- _WORK REQUEST_: Every record must be copied out exactly.

______________________________

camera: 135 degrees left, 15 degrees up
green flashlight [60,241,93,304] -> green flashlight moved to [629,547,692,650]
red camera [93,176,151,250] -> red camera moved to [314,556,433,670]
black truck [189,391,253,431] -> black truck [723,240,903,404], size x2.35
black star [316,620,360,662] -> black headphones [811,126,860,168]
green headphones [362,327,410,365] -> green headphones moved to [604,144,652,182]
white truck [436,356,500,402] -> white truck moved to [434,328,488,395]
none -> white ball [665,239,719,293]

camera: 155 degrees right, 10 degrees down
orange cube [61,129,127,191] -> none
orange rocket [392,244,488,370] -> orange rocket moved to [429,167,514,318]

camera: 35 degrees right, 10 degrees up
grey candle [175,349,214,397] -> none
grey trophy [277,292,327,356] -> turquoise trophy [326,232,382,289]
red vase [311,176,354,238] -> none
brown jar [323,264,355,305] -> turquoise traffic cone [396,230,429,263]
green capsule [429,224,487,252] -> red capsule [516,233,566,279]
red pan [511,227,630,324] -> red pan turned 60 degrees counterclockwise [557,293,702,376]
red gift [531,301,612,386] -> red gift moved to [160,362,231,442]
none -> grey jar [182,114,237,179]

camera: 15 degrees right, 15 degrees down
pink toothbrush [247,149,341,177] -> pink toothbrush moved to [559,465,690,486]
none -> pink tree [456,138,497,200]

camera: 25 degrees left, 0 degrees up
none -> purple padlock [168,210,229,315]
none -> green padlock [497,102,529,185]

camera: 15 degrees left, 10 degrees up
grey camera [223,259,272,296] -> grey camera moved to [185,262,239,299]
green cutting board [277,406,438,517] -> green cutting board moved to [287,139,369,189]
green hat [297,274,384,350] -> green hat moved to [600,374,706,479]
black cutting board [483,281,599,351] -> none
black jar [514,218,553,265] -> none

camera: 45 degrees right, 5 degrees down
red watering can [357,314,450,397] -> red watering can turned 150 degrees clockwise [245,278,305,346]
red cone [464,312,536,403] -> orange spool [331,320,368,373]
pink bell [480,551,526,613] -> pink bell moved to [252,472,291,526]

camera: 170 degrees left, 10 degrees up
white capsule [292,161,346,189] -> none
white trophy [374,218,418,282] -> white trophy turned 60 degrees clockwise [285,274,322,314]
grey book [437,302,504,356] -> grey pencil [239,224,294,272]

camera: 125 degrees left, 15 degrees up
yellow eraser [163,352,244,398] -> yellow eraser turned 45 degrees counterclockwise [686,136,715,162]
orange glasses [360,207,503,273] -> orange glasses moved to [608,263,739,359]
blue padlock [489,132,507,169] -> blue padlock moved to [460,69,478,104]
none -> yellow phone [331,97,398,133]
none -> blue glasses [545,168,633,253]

______________________________

- _COMPLETED TASK_:
camera: 135 degrees left, 15 degrees up
green flashlight [60,241,93,304] -> green flashlight moved to [629,547,692,650]
red camera [93,176,151,250] -> red camera moved to [314,556,433,670]
black truck [189,391,253,431] -> black truck [723,240,903,404], size x2.35
black star [316,620,360,662] -> black headphones [811,126,860,168]
green headphones [362,327,410,365] -> green headphones moved to [604,144,652,182]
white truck [436,356,500,402] -> white truck moved to [434,328,488,395]
none -> white ball [665,239,719,293]

camera: 155 degrees right, 10 degrees down
orange cube [61,129,127,191] -> none
orange rocket [392,244,488,370] -> orange rocket moved to [429,167,514,318]

camera: 35 degrees right, 10 degrees up
grey candle [175,349,214,397] -> none
grey trophy [277,292,327,356] -> turquoise trophy [326,232,382,289]
red vase [311,176,354,238] -> none
brown jar [323,264,355,305] -> turquoise traffic cone [396,230,429,263]
green capsule [429,224,487,252] -> red capsule [516,233,566,279]
red pan [511,227,630,324] -> red pan turned 60 degrees counterclockwise [557,293,702,376]
red gift [531,301,612,386] -> red gift moved to [160,362,231,442]
none -> grey jar [182,114,237,179]

camera: 15 degrees right, 15 degrees down
pink toothbrush [247,149,341,177] -> pink toothbrush moved to [559,465,690,486]
none -> pink tree [456,138,497,200]

camera: 25 degrees left, 0 degrees up
none -> purple padlock [168,210,229,315]
none -> green padlock [497,102,529,185]

camera: 15 degrees left, 10 degrees up
grey camera [223,259,272,296] -> grey camera moved to [185,262,239,299]
green cutting board [277,406,438,517] -> green cutting board moved to [287,139,369,189]
green hat [297,274,384,350] -> green hat moved to [600,374,706,479]
black cutting board [483,281,599,351] -> none
black jar [514,218,553,265] -> none

camera: 45 degrees right, 5 degrees down
red watering can [357,314,450,397] -> red watering can turned 150 degrees clockwise [245,278,305,346]
red cone [464,312,536,403] -> orange spool [331,320,368,373]
pink bell [480,551,526,613] -> pink bell moved to [252,472,291,526]

camera: 170 degrees left, 10 degrees up
white capsule [292,161,346,189] -> none
white trophy [374,218,418,282] -> white trophy turned 60 degrees clockwise [285,274,322,314]
grey book [437,302,504,356] -> grey pencil [239,224,294,272]

camera: 125 degrees left, 15 degrees up
yellow eraser [163,352,244,398] -> yellow eraser turned 45 degrees counterclockwise [686,136,715,162]
orange glasses [360,207,503,273] -> orange glasses moved to [608,263,739,359]
blue padlock [489,132,507,169] -> blue padlock moved to [460,69,478,104]
none -> yellow phone [331,97,398,133]
none -> blue glasses [545,168,633,253]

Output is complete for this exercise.